▸ Records for this exercise
- Opening Delimiter -

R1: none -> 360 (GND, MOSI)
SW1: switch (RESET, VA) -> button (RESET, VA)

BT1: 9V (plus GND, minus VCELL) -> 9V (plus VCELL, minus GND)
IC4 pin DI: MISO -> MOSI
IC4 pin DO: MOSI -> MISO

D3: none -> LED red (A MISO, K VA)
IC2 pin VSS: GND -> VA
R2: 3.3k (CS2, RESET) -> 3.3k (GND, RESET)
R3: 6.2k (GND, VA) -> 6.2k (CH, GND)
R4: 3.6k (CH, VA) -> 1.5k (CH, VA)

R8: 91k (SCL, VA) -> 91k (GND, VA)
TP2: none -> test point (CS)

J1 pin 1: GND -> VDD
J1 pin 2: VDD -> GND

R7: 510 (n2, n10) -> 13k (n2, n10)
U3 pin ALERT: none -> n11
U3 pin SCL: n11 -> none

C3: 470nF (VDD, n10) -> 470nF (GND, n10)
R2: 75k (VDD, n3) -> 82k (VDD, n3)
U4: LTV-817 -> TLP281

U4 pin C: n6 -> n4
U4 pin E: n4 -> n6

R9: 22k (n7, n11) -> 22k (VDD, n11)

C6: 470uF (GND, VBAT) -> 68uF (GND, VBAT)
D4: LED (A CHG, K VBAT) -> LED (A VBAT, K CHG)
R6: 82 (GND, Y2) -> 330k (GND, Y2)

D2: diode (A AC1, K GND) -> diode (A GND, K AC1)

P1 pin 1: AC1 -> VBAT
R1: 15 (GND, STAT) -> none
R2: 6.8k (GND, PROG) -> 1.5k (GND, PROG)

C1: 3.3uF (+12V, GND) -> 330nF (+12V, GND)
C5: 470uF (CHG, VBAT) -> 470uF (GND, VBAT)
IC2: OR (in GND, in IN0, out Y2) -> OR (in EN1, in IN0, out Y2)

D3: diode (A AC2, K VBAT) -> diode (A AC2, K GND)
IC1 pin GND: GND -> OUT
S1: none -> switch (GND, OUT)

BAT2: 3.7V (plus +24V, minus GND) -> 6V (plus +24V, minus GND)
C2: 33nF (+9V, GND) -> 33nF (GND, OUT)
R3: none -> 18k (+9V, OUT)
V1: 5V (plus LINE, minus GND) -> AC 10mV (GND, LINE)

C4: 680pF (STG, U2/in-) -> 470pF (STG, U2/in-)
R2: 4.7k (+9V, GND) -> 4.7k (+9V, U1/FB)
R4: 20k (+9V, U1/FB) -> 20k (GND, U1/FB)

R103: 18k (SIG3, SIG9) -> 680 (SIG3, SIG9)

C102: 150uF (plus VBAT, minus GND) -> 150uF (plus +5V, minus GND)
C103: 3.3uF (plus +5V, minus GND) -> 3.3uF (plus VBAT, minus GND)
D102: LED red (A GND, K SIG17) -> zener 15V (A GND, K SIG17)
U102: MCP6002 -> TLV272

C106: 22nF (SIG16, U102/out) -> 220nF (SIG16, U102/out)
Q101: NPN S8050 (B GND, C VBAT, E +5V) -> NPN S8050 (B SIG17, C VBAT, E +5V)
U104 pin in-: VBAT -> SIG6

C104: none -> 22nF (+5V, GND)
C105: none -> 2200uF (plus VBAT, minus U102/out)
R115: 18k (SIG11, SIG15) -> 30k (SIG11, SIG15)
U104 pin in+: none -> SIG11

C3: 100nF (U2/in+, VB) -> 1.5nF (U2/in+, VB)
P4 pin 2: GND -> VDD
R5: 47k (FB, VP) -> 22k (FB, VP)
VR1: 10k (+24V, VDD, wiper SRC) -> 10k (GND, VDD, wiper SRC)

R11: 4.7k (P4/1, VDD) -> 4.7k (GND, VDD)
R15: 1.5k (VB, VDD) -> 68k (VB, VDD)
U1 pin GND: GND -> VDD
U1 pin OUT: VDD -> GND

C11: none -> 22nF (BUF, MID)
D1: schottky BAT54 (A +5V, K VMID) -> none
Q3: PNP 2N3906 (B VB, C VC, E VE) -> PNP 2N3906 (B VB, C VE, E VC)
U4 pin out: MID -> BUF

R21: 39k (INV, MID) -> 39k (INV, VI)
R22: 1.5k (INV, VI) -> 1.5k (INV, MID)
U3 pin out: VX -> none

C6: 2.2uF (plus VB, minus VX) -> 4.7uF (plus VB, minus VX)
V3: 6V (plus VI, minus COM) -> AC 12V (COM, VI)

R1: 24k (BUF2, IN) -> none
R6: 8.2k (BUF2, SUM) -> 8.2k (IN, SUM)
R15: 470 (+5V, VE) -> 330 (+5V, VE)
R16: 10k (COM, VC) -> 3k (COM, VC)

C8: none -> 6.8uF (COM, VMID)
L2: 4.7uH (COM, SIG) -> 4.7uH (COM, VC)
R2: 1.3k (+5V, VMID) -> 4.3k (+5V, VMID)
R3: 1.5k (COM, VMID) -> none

- Closing Delimiter -

▸ Exercise brief
Among the lines of the data, which ones contain the word "RESET"? Show them.

▸ Exercise result
SW1: switch (RESET, VA) -> button (RESET, VA)
R2: 3.3k (CS2, RESET) -> 3.3k (GND, RESET)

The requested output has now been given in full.